**DIRECTIONS:**
Which lines in the records below contain the word "spinning"? Report each of them.
*** Opening EXTRACTED MATERIAL ***
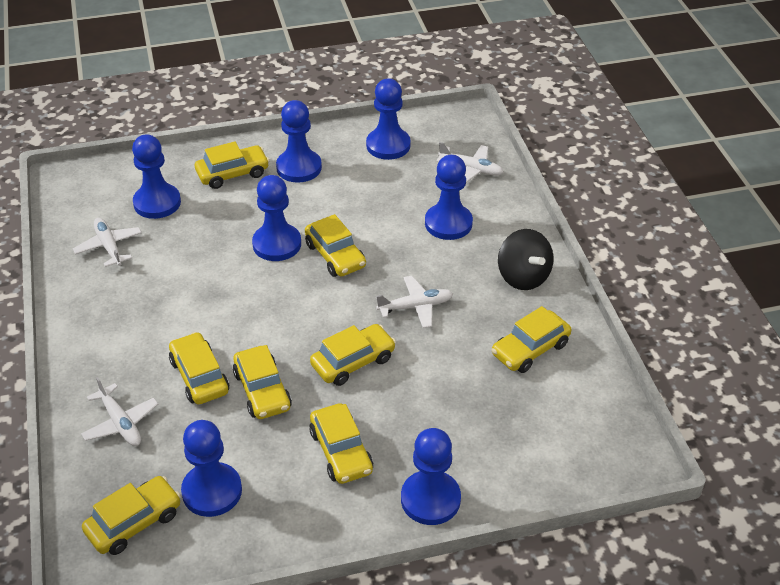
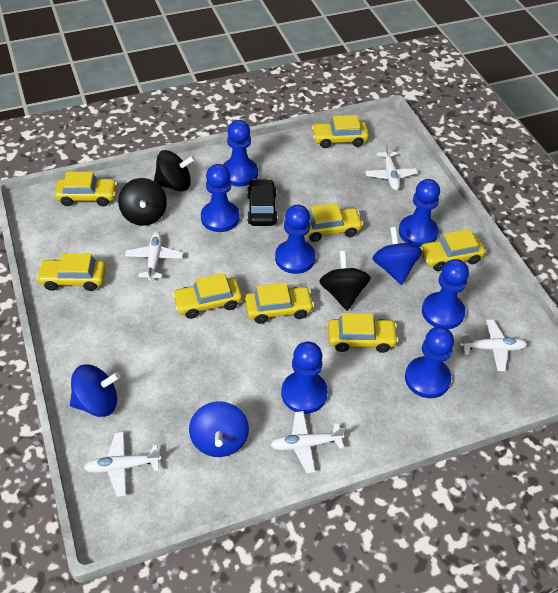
black car: 0 -> 1
black spinning top: 1 -> 3
blue spinning top: 0 -> 3
white plane: 4 -> 5

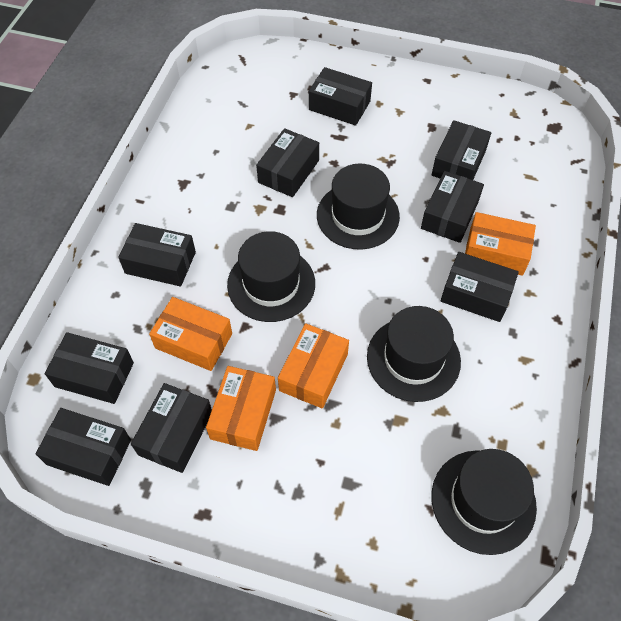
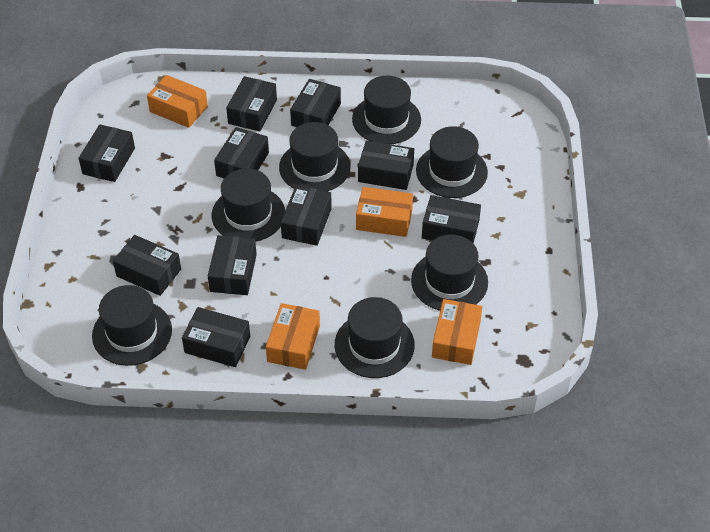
black box: 9 -> 10
black hat: 4 -> 7

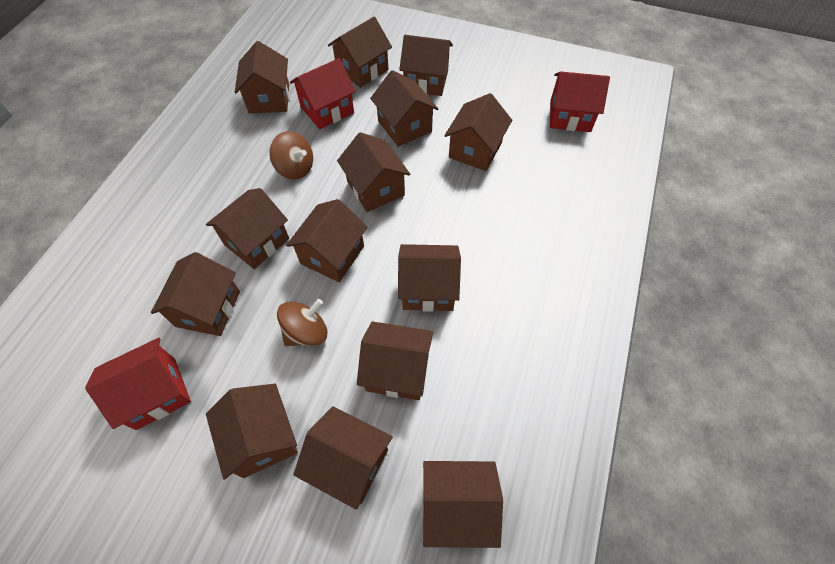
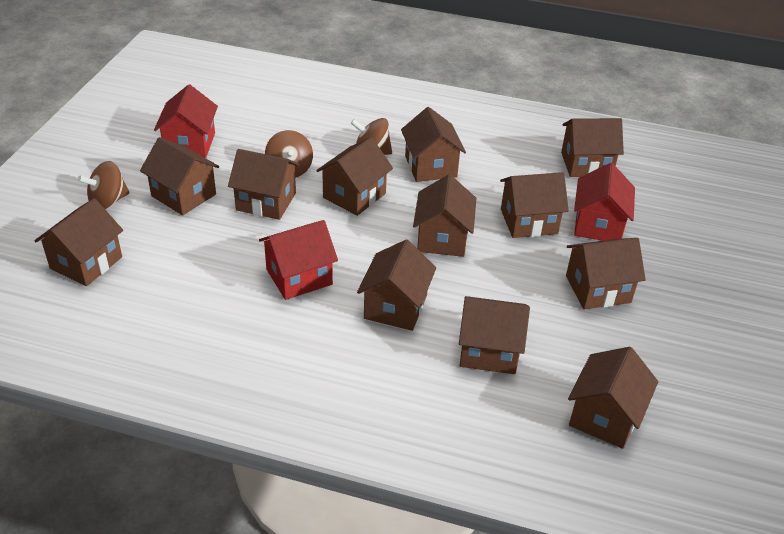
brown house: 14 -> 12
brown spinning top: 2 -> 3

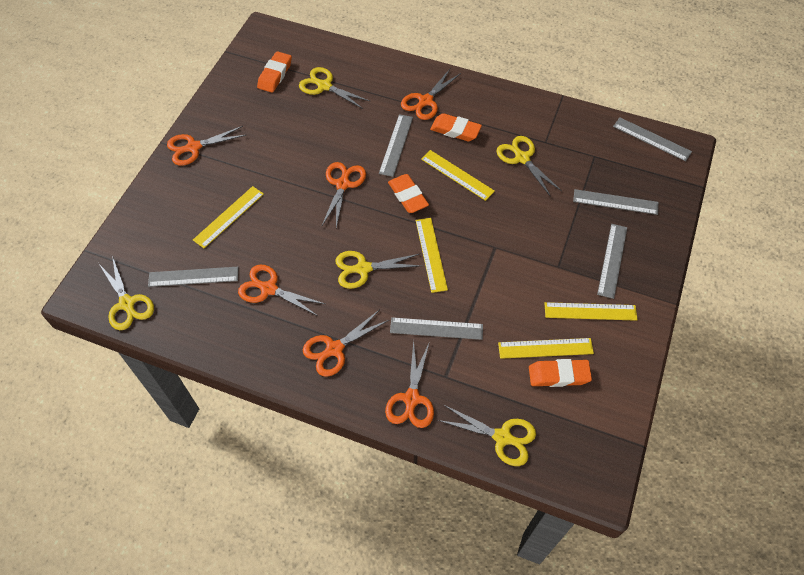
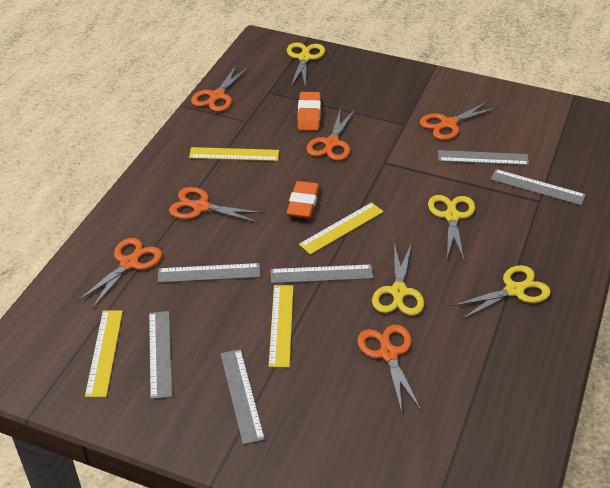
orange eraser: 4 -> 2
yellow ruler: 5 -> 4
yellow scissors: 5 -> 4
*** Closing EXTRACTED MATERIAL ***
**ANSWER SPACE:**
black spinning top: 1 -> 3
blue spinning top: 0 -> 3
brown spinning top: 2 -> 3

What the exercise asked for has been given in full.